### DIRECTIONS FOR THIS TASK:
Reproduce exactly the lines from the one containing "blue plate A4:C4" through the last line of the data, both ends included.
DATA UNDER STUDY Block Start
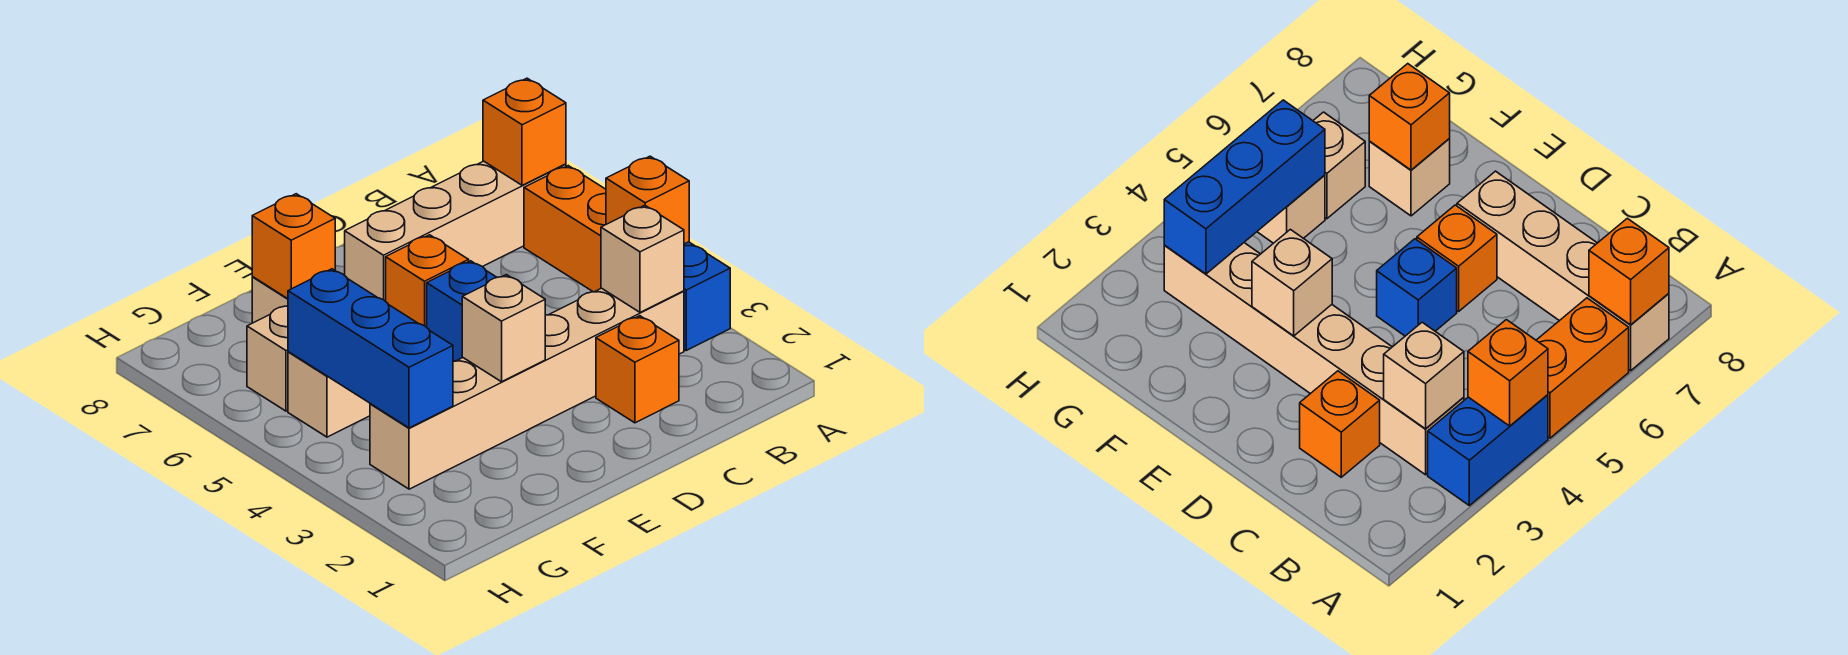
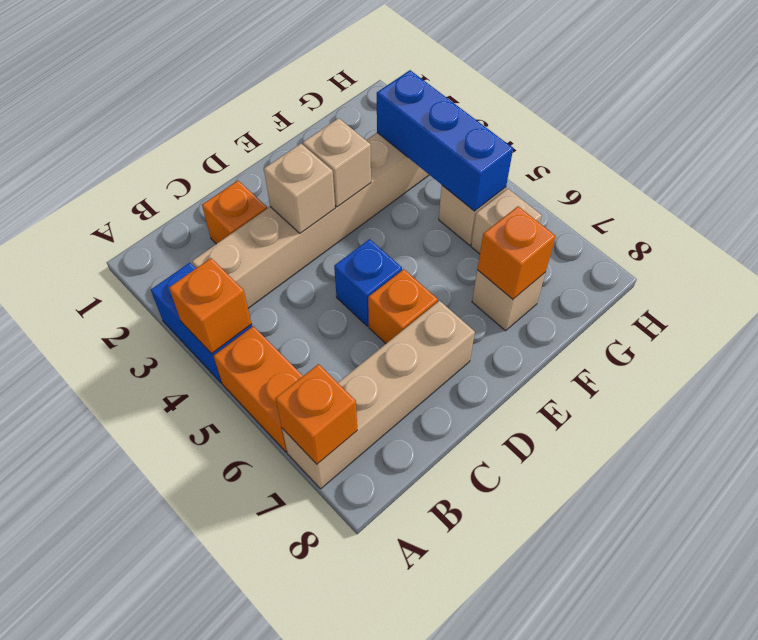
tan brick B3 level 2 -> tan brick D3 level 2

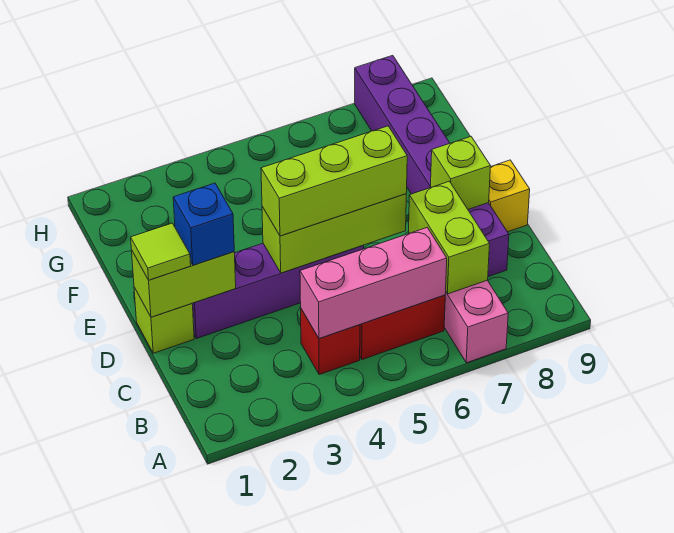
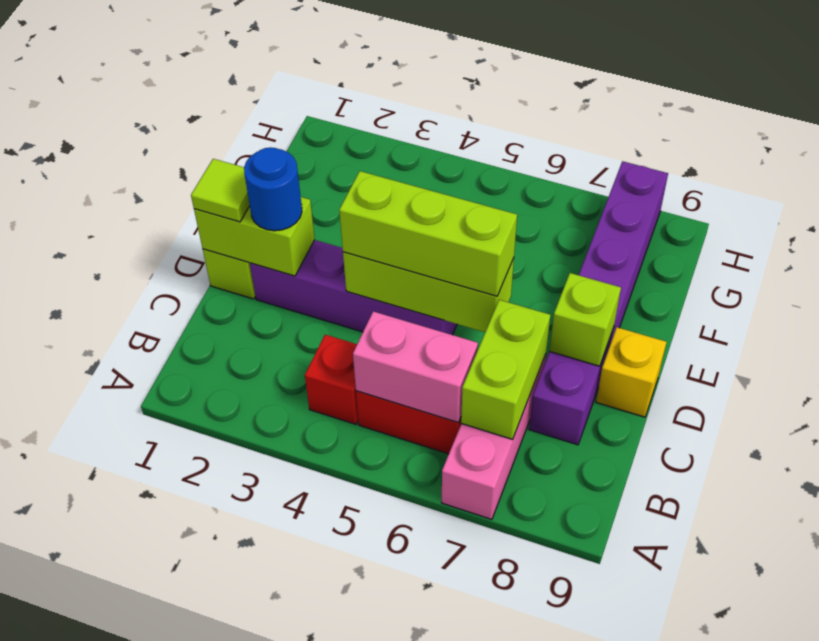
pink brick B4:B6 level 2 -> pink brick B5:B6 level 2
blue brick D2 level 3 -> blue round brick D2 level 3

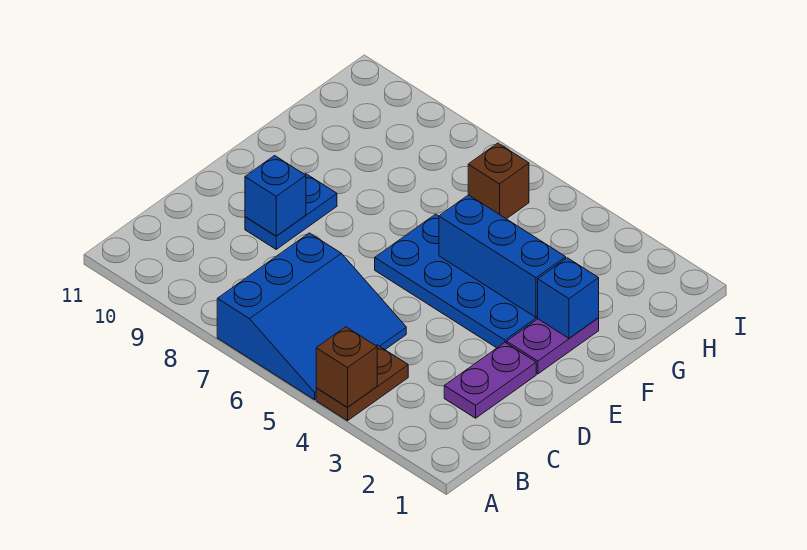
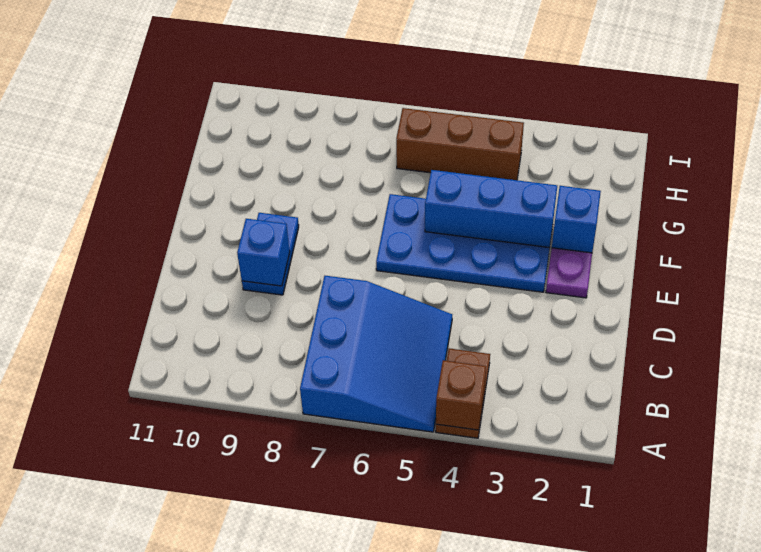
purple plate C2:D2 level 1 -> none
brown brick H6 level 1 -> brown brick H4:H6 level 1

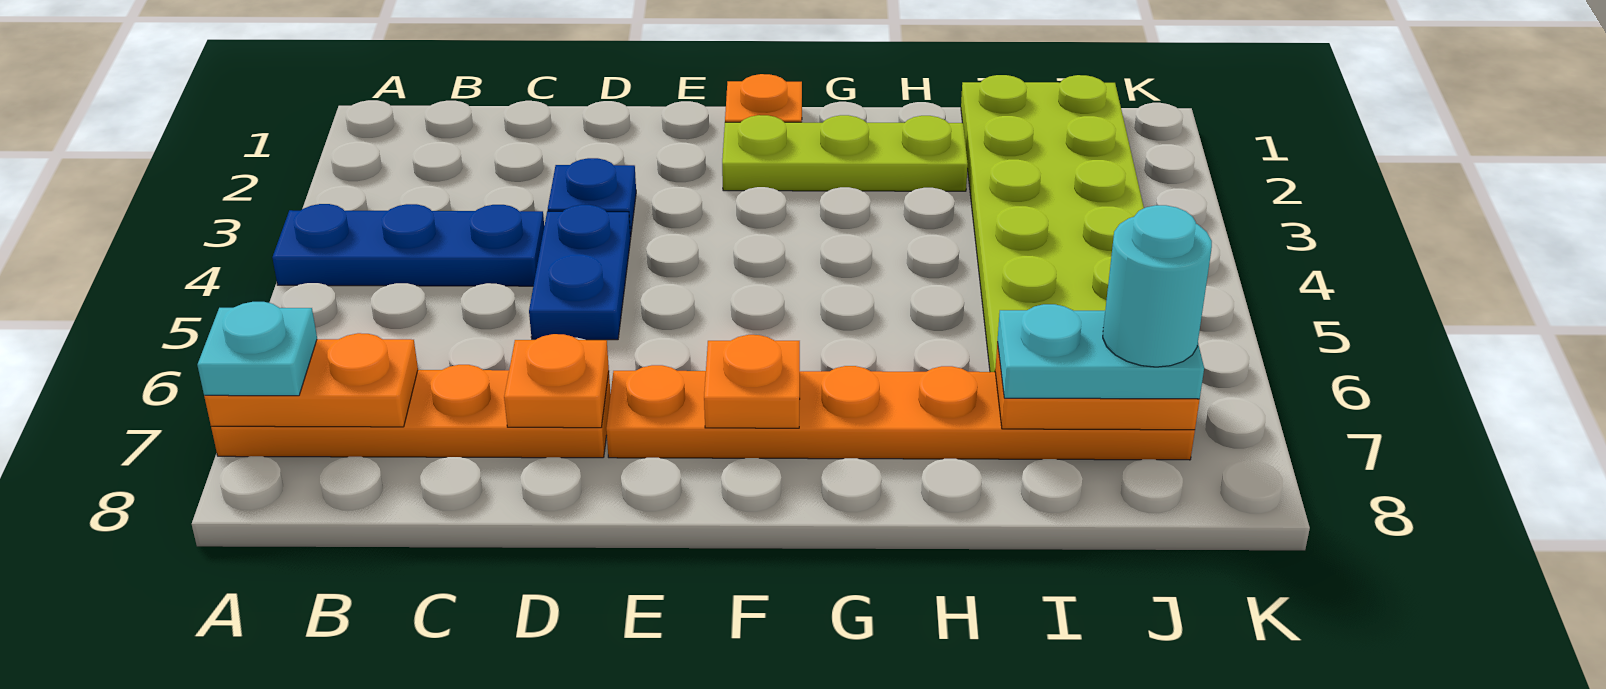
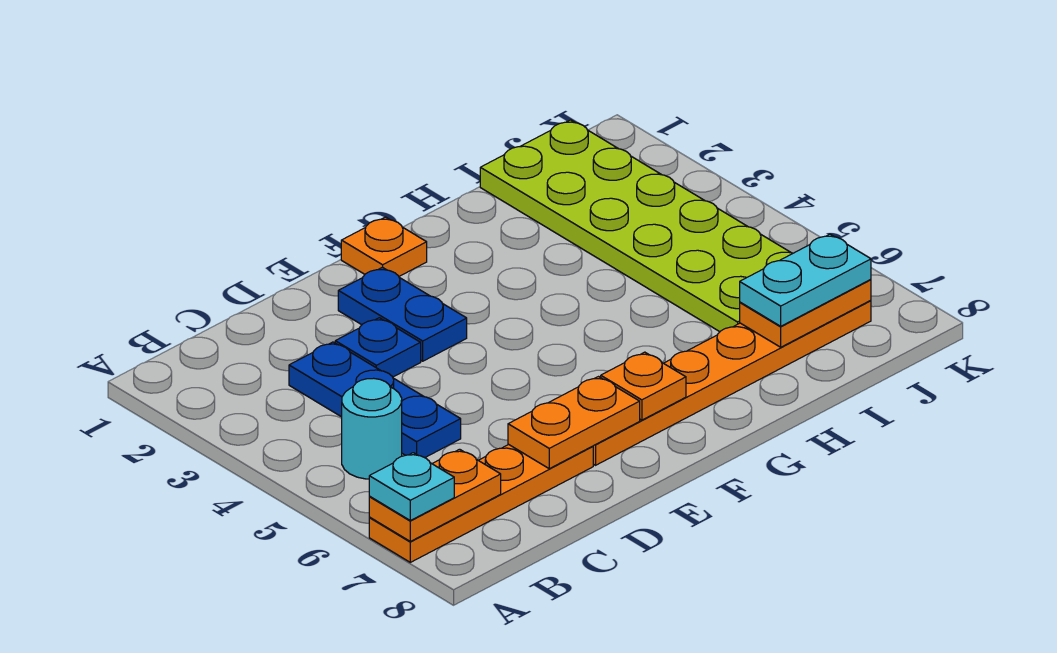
blue plate A4:C4 level 1 -> blue plate C3:C5 level 1
blue plate D4:D5 level 1 -> blue plate E2:E3 level 1
orange plate D7 level 2 -> orange plate D7:E7 level 2
lime plate F2:H2 level 1 -> none
cyan round brick J7 level 4 -> cyan round brick B5 level 1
DATA UNDER STUDY Block End
### OUTPUT OF THE EXERCISE:
blue plate A4:C4 level 1 -> blue plate C3:C5 level 1
blue plate D4:D5 level 1 -> blue plate E2:E3 level 1
orange plate D7 level 2 -> orange plate D7:E7 level 2
lime plate F2:H2 level 1 -> none
cyan round brick J7 level 4 -> cyan round brick B5 level 1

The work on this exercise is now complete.